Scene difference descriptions
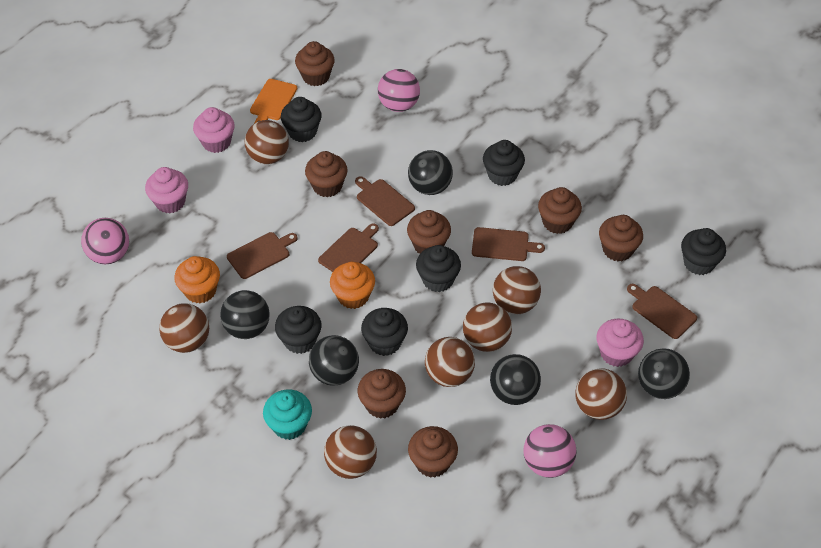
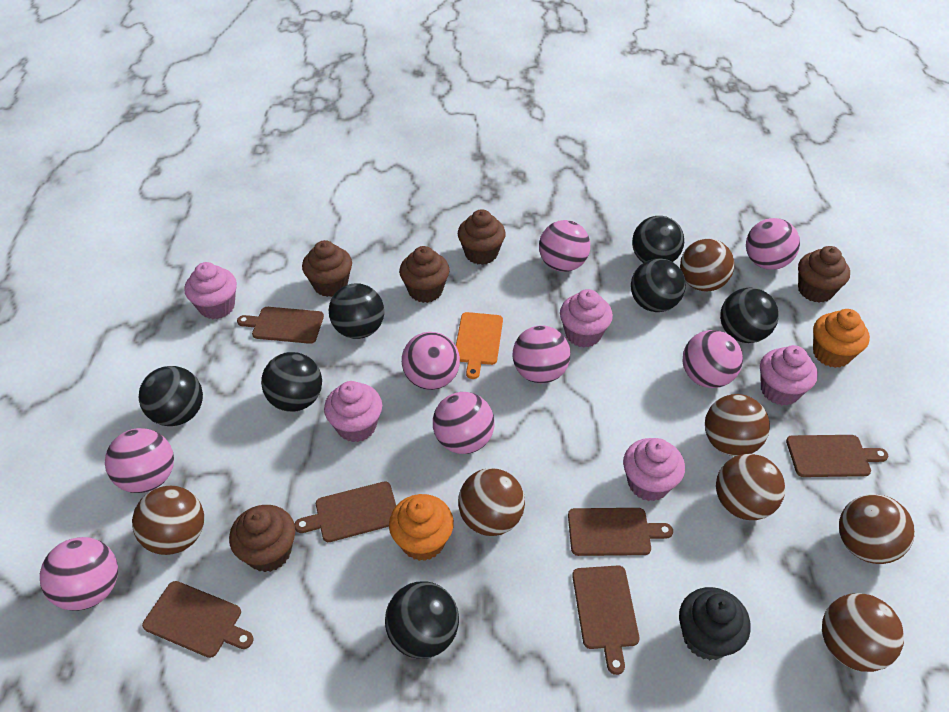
black ball: 5 -> 7
black cupcake: 6 -> 1
brown cupcake: 7 -> 5
brown cutting board: 5 -> 6
pink ball: 3 -> 8
pink cupcake: 3 -> 5
turquoise cupcake: 1 -> 0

■ What this task involves ■
If a line of the data holds the string "brown", list it.

■ Solution for this task ■
brown cupcake: 7 -> 5
brown cutting board: 5 -> 6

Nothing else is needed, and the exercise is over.